- [Exercise description]:
Using the data below, print exactly the line with "none -> green 1x1 brick [424,208,475,276]", the line with "none -> red 1x1 brick [601,163,626,188]", and every line between them, but none of the pictures.

- [Image sets with object changes]:
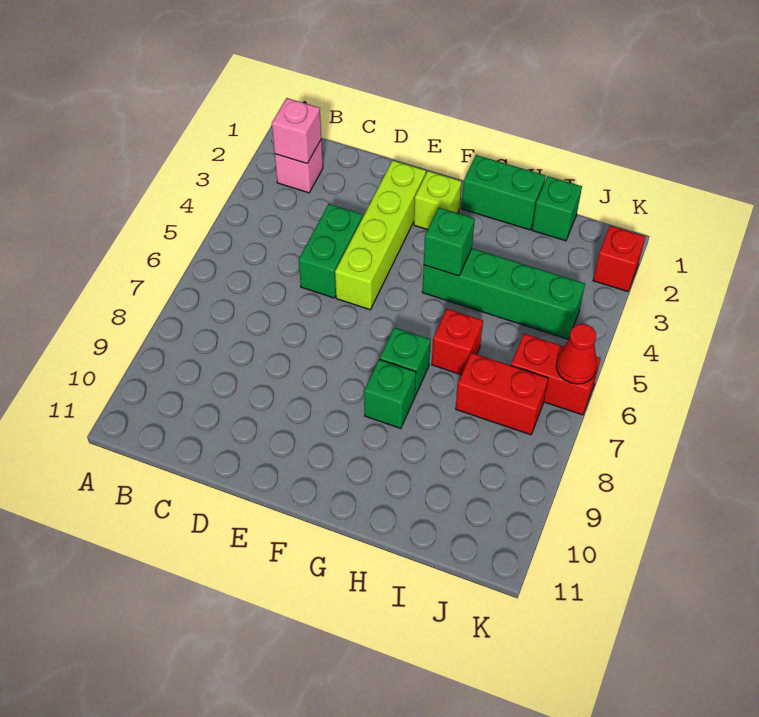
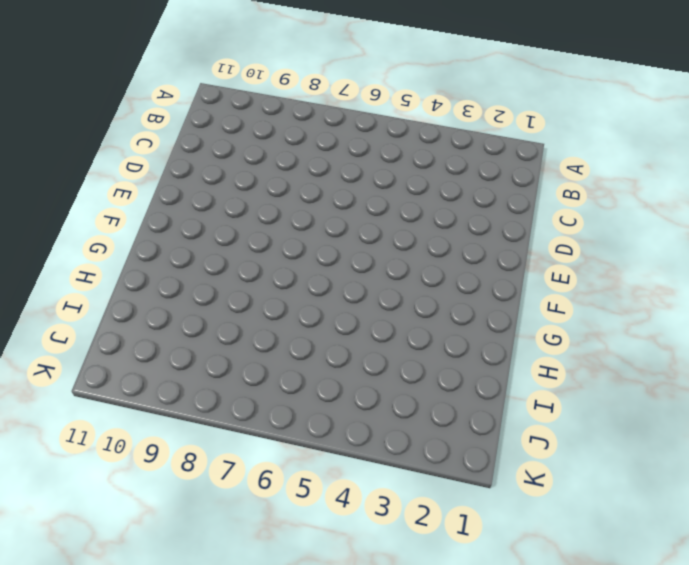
none -> pink 1x1 brick [275,140,323,193]
none -> green 1x2 brick [299,204,363,298]
none -> lime 1x4 brick [335,160,426,310]

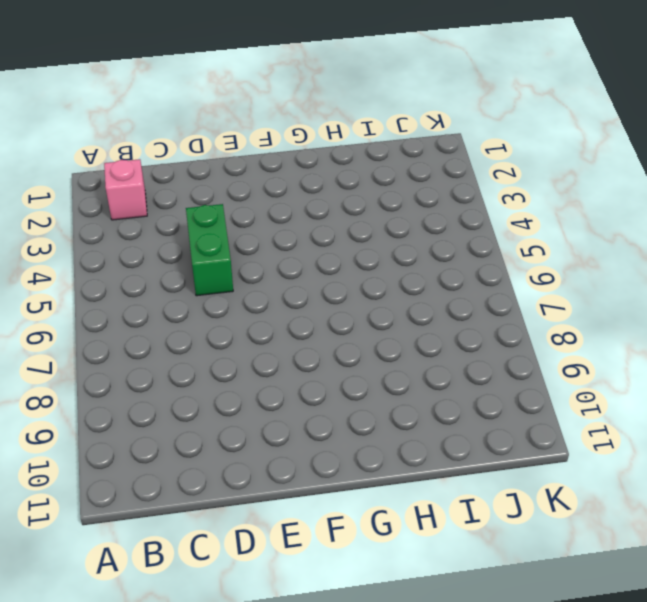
none -> lime 1x4 brick [335,160,426,310]
none -> lime 1x1 brick [414,171,461,230]
none -> green 1x2 brick [462,155,546,230]

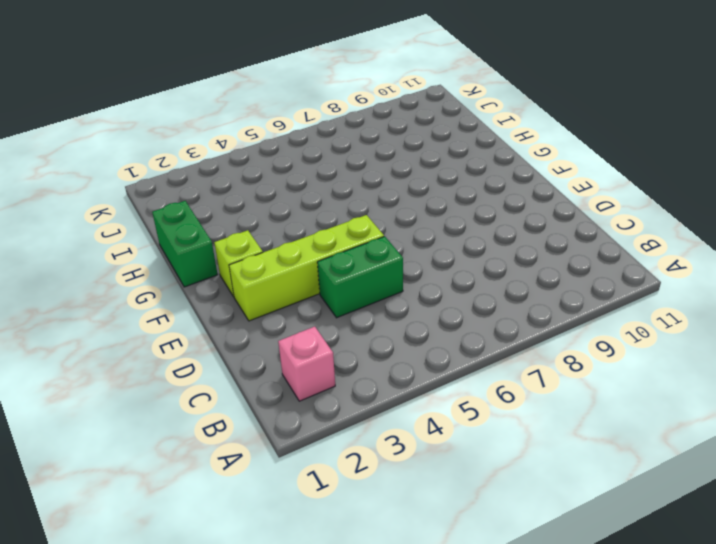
none -> green 1x4 brick [422,248,585,339]
none -> green 1x1 brick [380,328,431,396]
none -> green 1x1 brick [364,359,416,428]

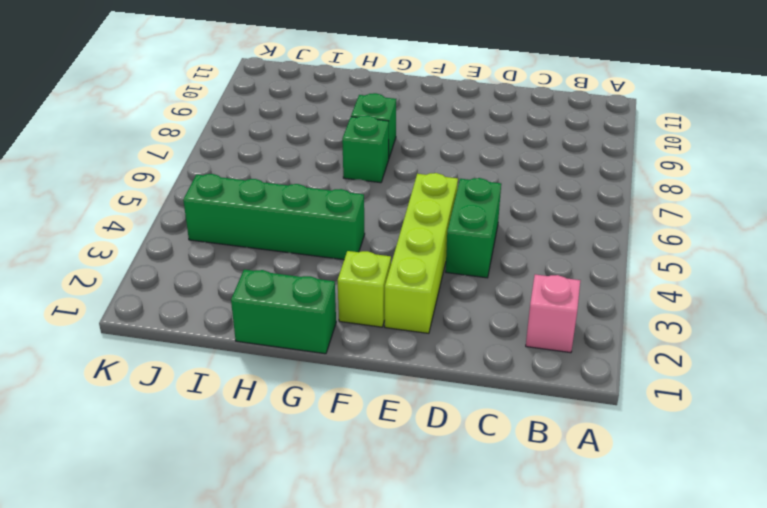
none -> red 1x1 brick [432,309,483,375]
none -> green 1x1 brick [532,176,582,241]
none -> red 1x2 brick [456,353,548,435]

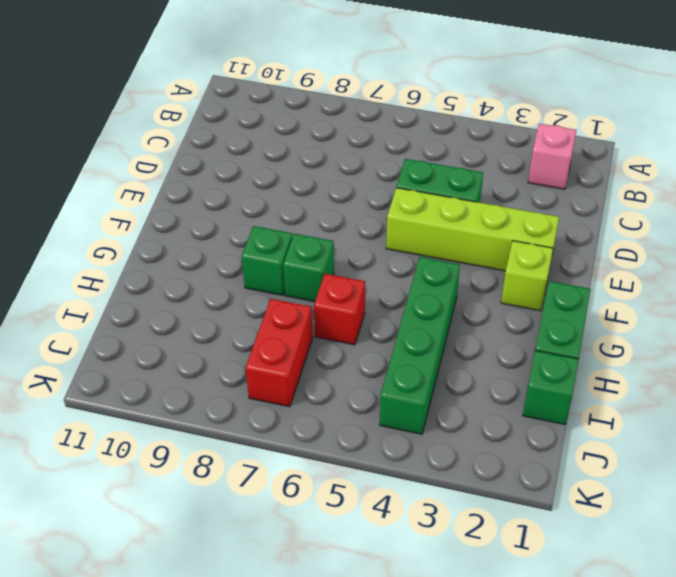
none -> red 1x2 brick [511,334,601,415]
none -> red 1x1 brick [593,226,645,292]
none -> pink 1x1 brick [272,98,321,163]

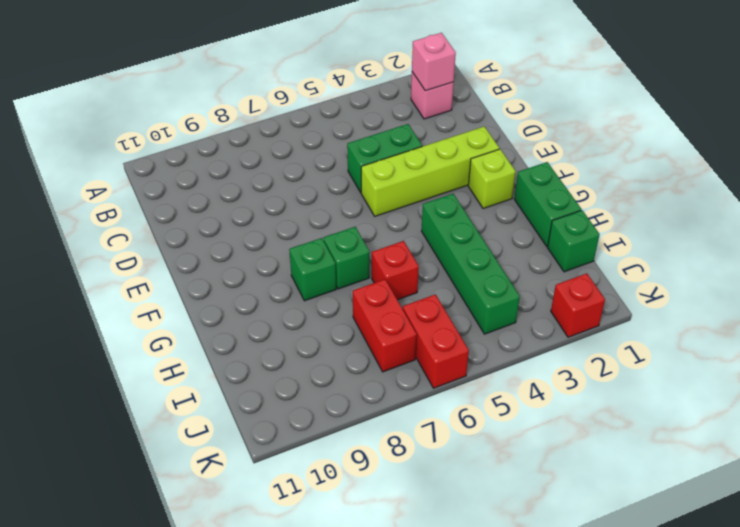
none -> green 1x1 brick [424,208,475,276]
none -> red 1x1 cone [556,324,597,384]

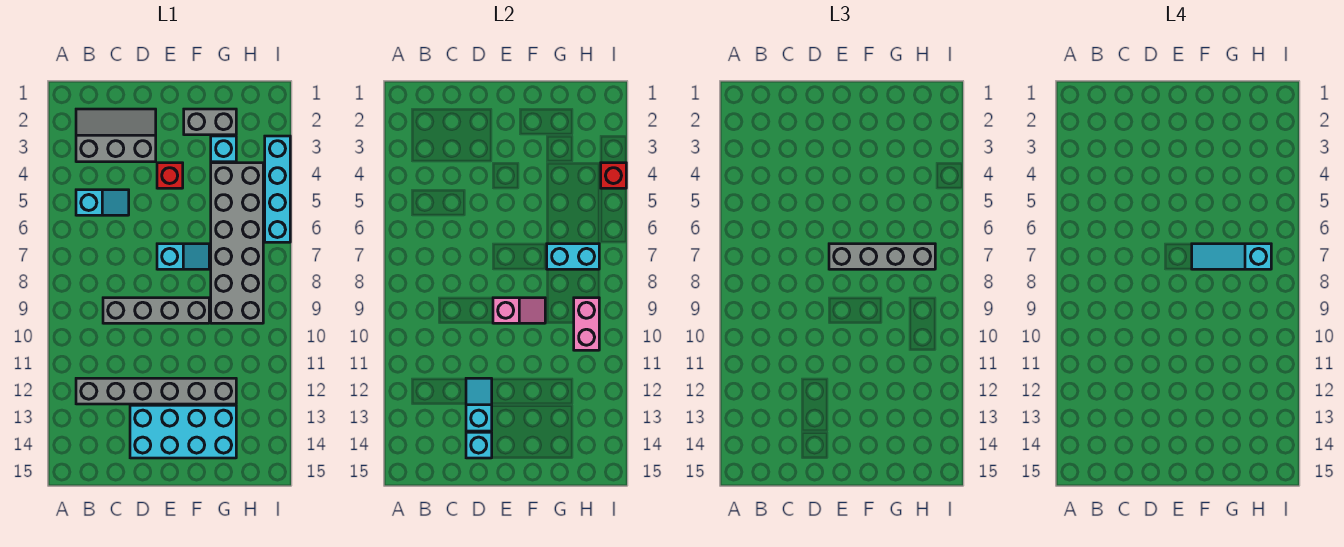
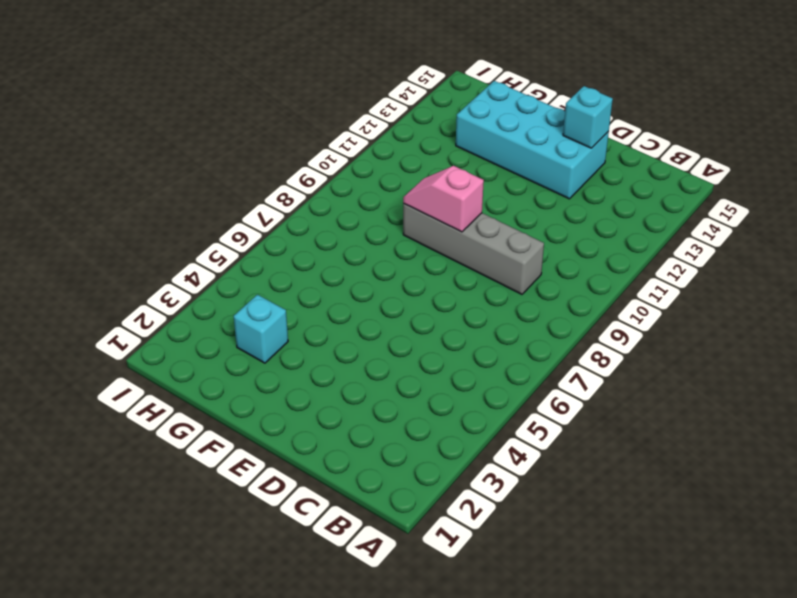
none -> grey 2x3 slope [76,109,156,162]
none -> cyan 1x2 slope [76,190,129,215]
none -> grey 1x6 brick [76,378,236,404]

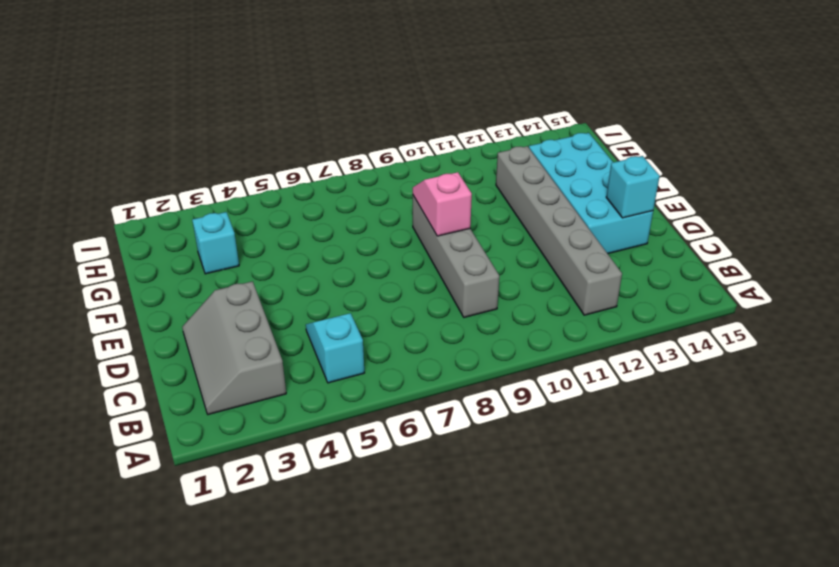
none -> red 1x1 brick [157,163,183,188]
none -> cyan 1x2 slope [157,244,209,269]
none -> grey 1x2 brick [184,109,236,135]

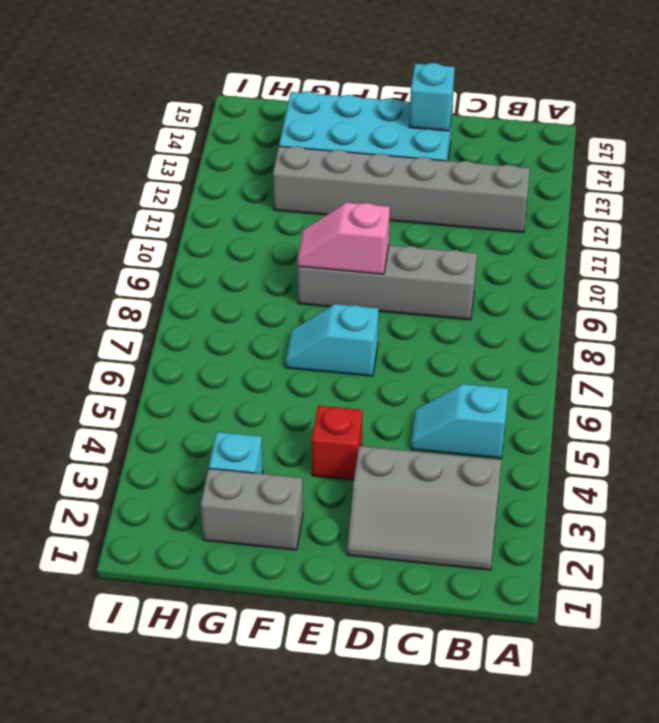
none -> grey 2x6 brick [211,163,263,323]
none -> cyan 1x4 brick [265,136,290,242]
none -> cyan 1x2 slope [466,378,492,431]

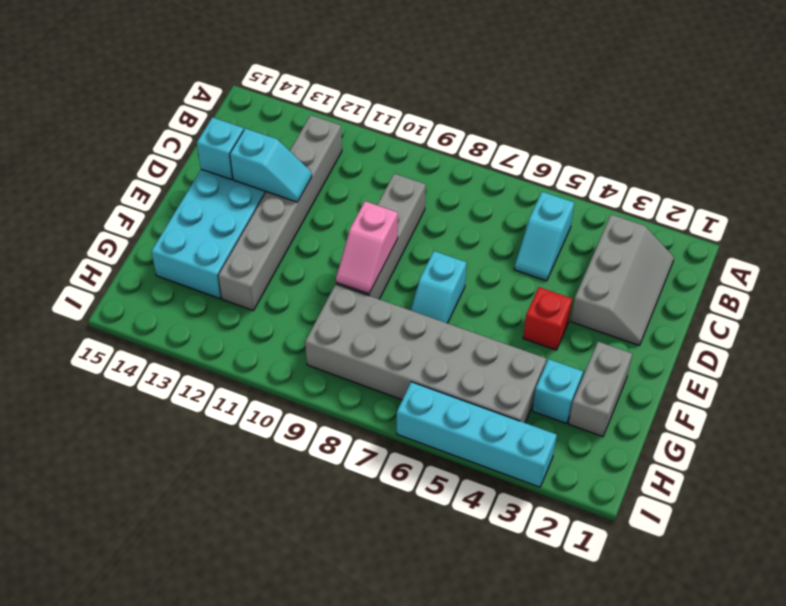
none -> cyan 1x2 brick [547,244,599,269]
none -> pink 1x2 brick [574,298,599,350]
none -> red 1x1 brick [601,163,626,188]

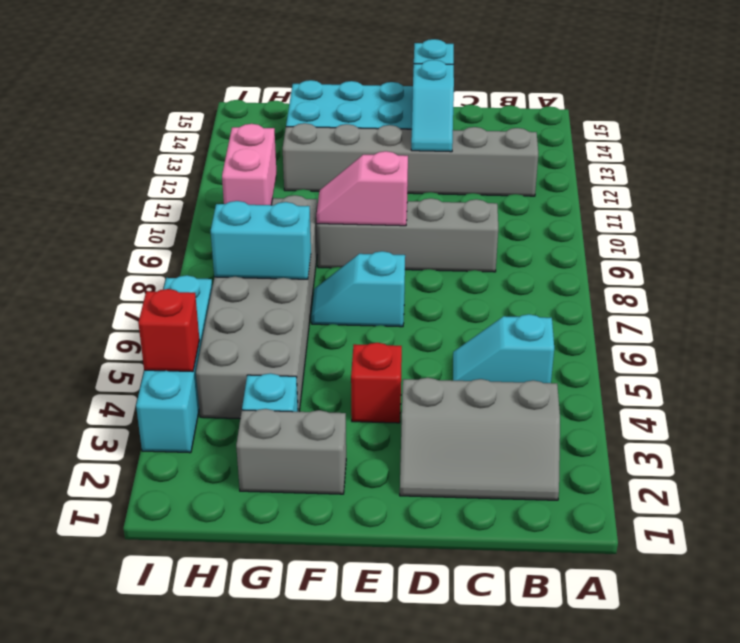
none -> grey 1x4 brick [829,244,935,269]
none -> cyan 1x3 slope [1192,244,1271,269]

- [Response area]:
none -> green 1x1 brick [424,208,475,276]
none -> red 1x1 cone [556,324,597,384]

none -> grey 2x3 slope [76,109,156,162]
none -> cyan 1x2 slope [76,190,129,215]
none -> grey 1x6 brick [76,378,236,404]

none -> red 1x1 brick [157,163,183,188]
none -> cyan 1x2 slope [157,244,209,269]
none -> grey 1x2 brick [184,109,236,135]

none -> grey 2x6 brick [211,163,263,323]
none -> cyan 1x4 brick [265,136,290,242]
none -> cyan 1x2 slope [466,378,492,431]

none -> cyan 1x2 brick [547,244,599,269]
none -> pink 1x2 brick [574,298,599,350]
none -> red 1x1 brick [601,163,626,188]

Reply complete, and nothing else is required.